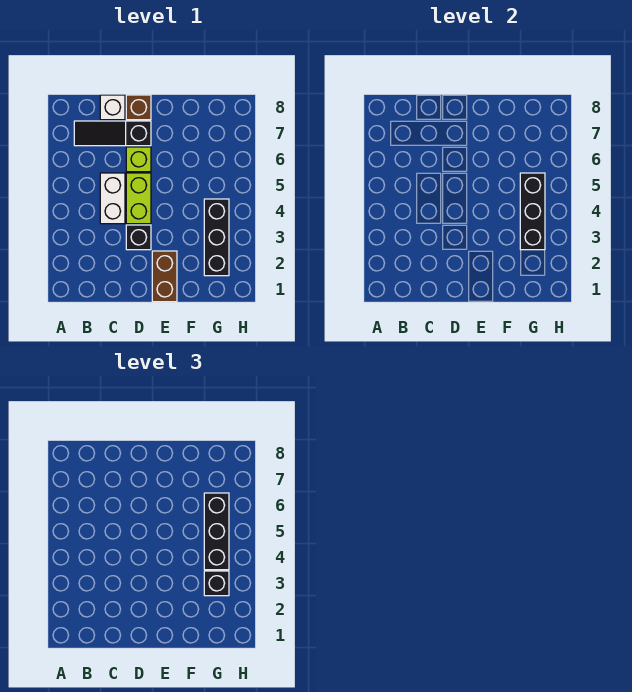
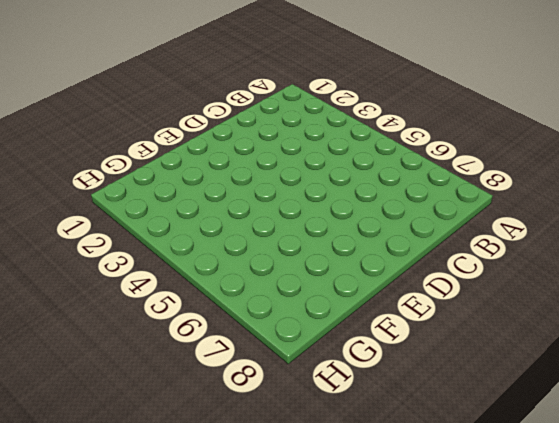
none -> black slope B7:D7 level 1 top D
none -> white brick C4:C5 level 1
none -> white brick C8 level 1

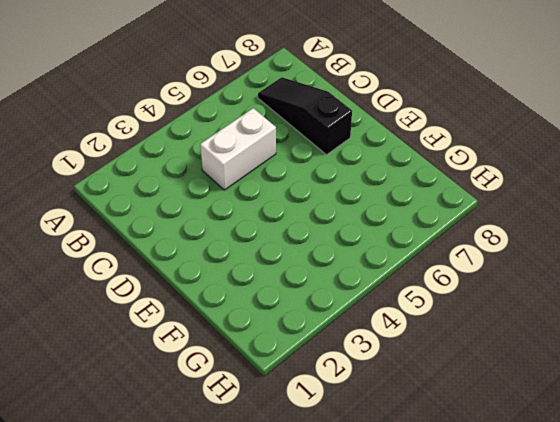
none -> white brick C8 level 1
none -> black brick D3 level 1
none -> lime brick D4:D5 level 1

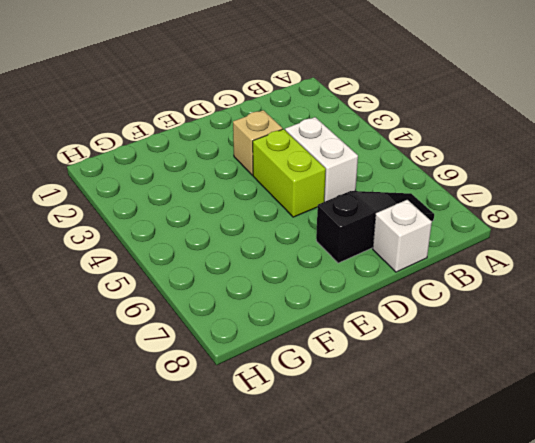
tan brick D3 level 1 -> black brick D3 level 1
none -> lime brick D6 level 1
none -> brown brick D8 level 1
none -> brown brick E1:E2 level 1

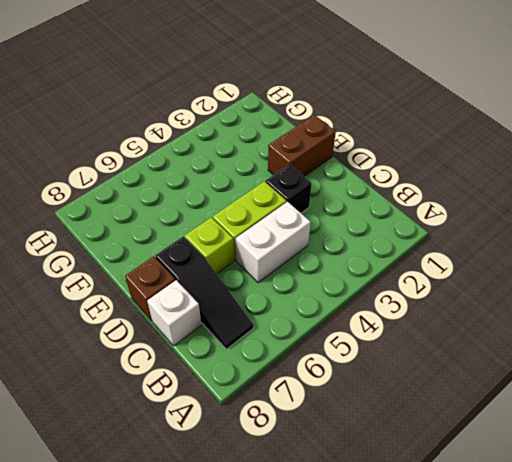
none -> black brick G2:G4 level 1
none -> black brick G3:G5 level 2
none -> black brick G3 level 3

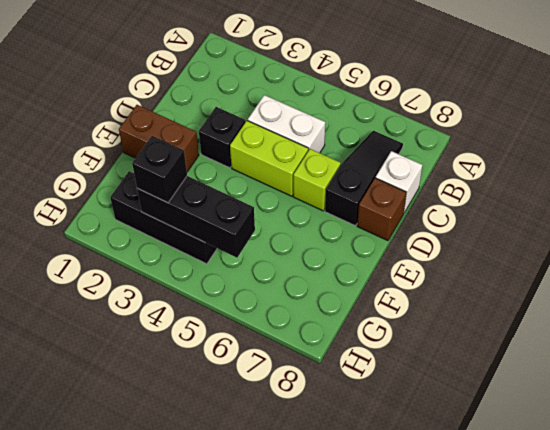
none -> black brick G4:G6 level 3

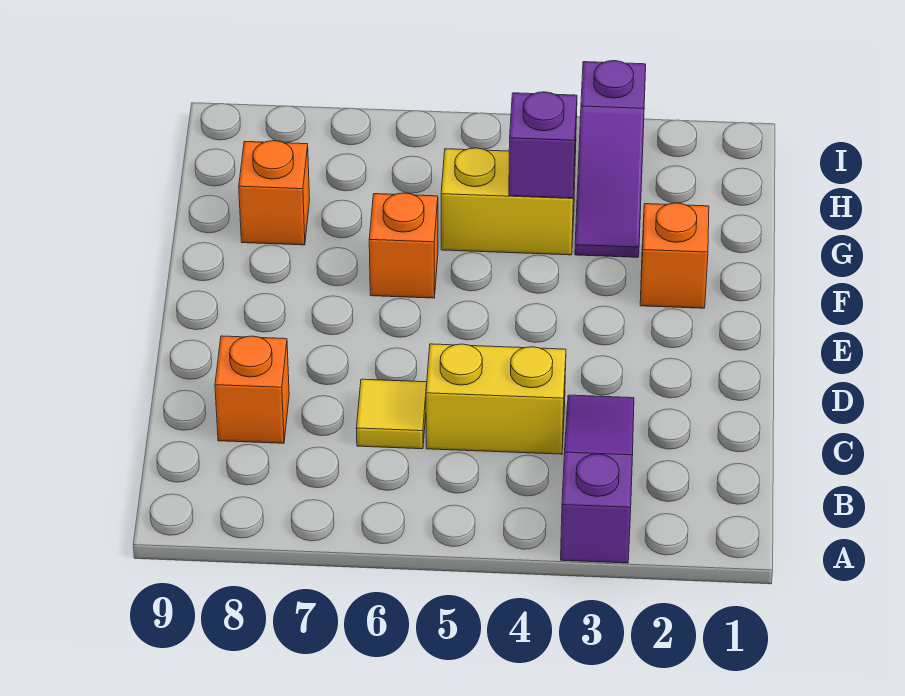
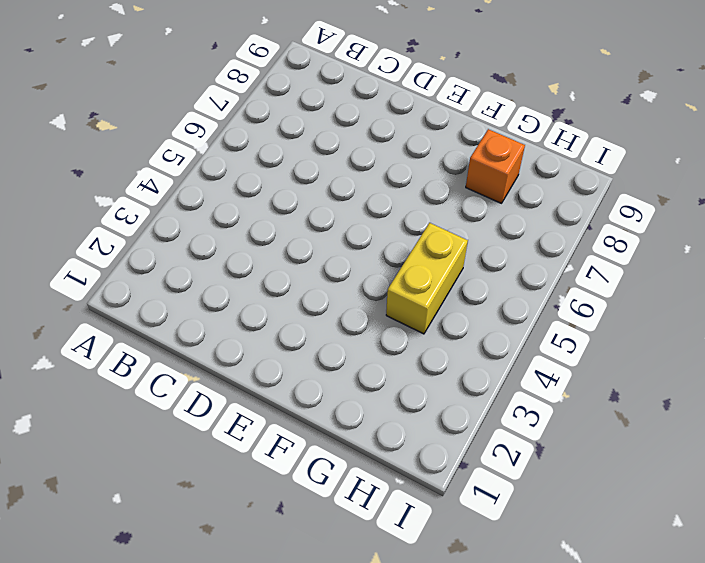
none -> purple slope A3:C3 level 1 top A
none -> yellow brick C4:C5 level 1

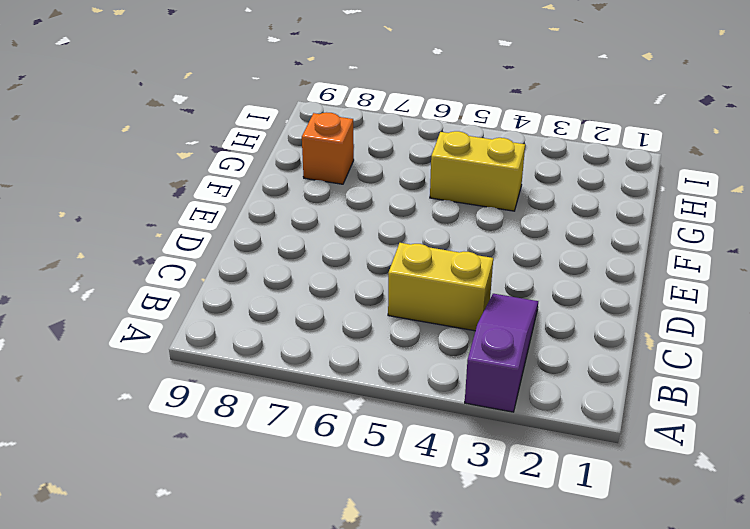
none -> yellow tile C6 level 1
none -> orange brick C8 level 1

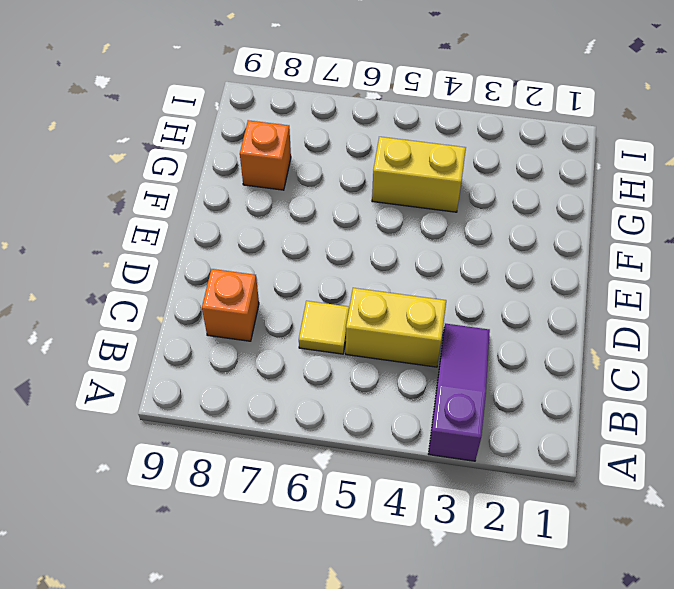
none -> orange brick F2 level 1
none -> orange brick F6 level 1

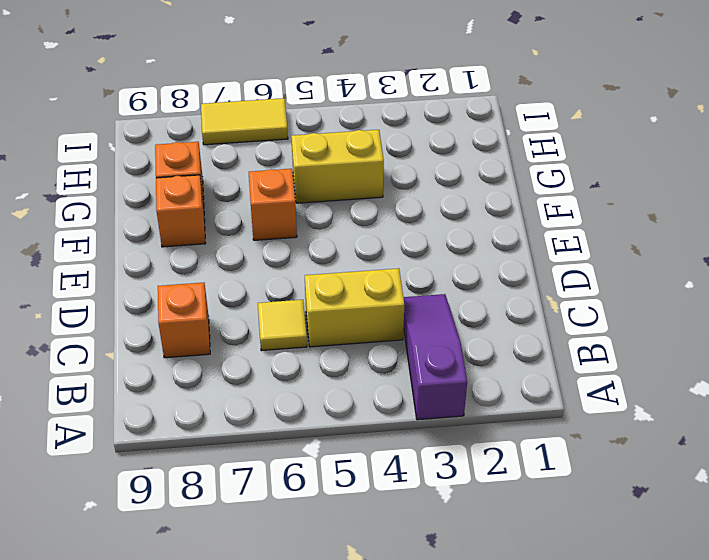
orange brick F8 level 1 -> orange brick F2 level 1
yellow tile I6:I7 level 1 -> none
none -> purple slope G3:I3 level 1 top I
none -> purple brick G4 level 2

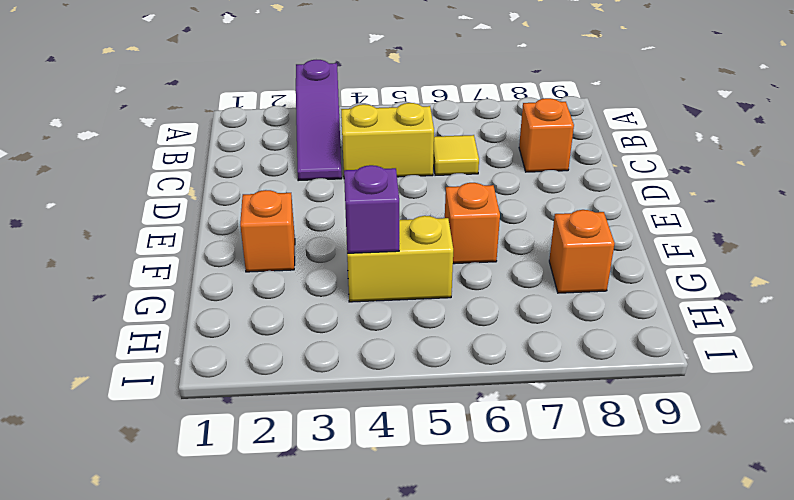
none -> purple slope G3:I3 level 1 top I

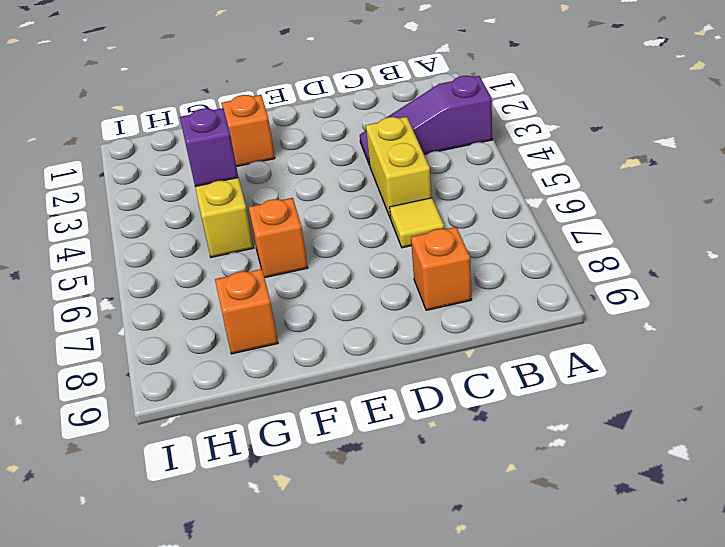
none -> purple slope G3:I3 level 1 top I

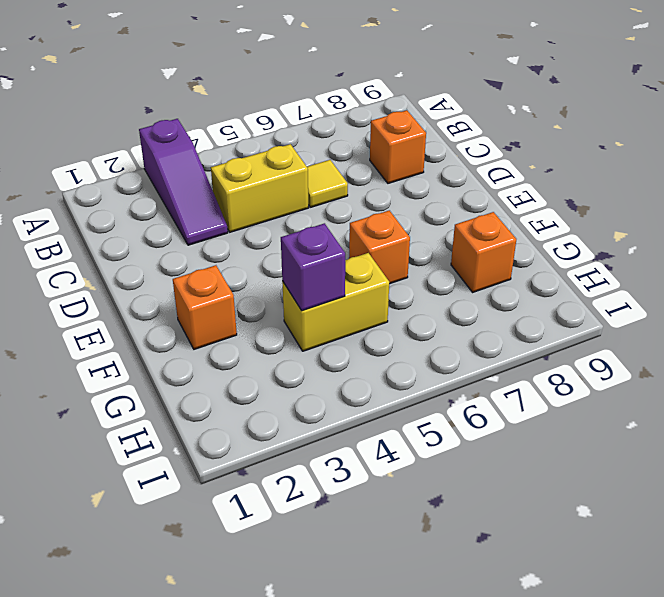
none -> purple slope G3:I3 level 1 top I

§ REQUIRED ACTION
Without carrying over any picture, write out the entries above once more, exactly.

§ ANSWER SPACE
none -> black slope B7:D7 level 1 top D
none -> white brick C4:C5 level 1
none -> white brick C8 level 1

none -> white brick C8 level 1
none -> black brick D3 level 1
none -> lime brick D4:D5 level 1

tan brick D3 level 1 -> black brick D3 level 1
none -> lime brick D6 level 1
none -> brown brick D8 level 1
none -> brown brick E1:E2 level 1

none -> black brick G2:G4 level 1
none -> black brick G3:G5 level 2
none -> black brick G3 level 3

none -> black brick G4:G6 level 3

none -> purple slope A3:C3 level 1 top A
none -> yellow brick C4:C5 level 1

none -> yellow tile C6 level 1
none -> orange brick C8 level 1

none -> orange brick F2 level 1
none -> orange brick F6 level 1

orange brick F8 level 1 -> orange brick F2 level 1
yellow tile I6:I7 level 1 -> none
none -> purple slope G3:I3 level 1 top I
none -> purple brick G4 level 2

none -> purple slope G3:I3 level 1 top I

none -> purple slope G3:I3 level 1 top I

none -> purple slope G3:I3 level 1 top I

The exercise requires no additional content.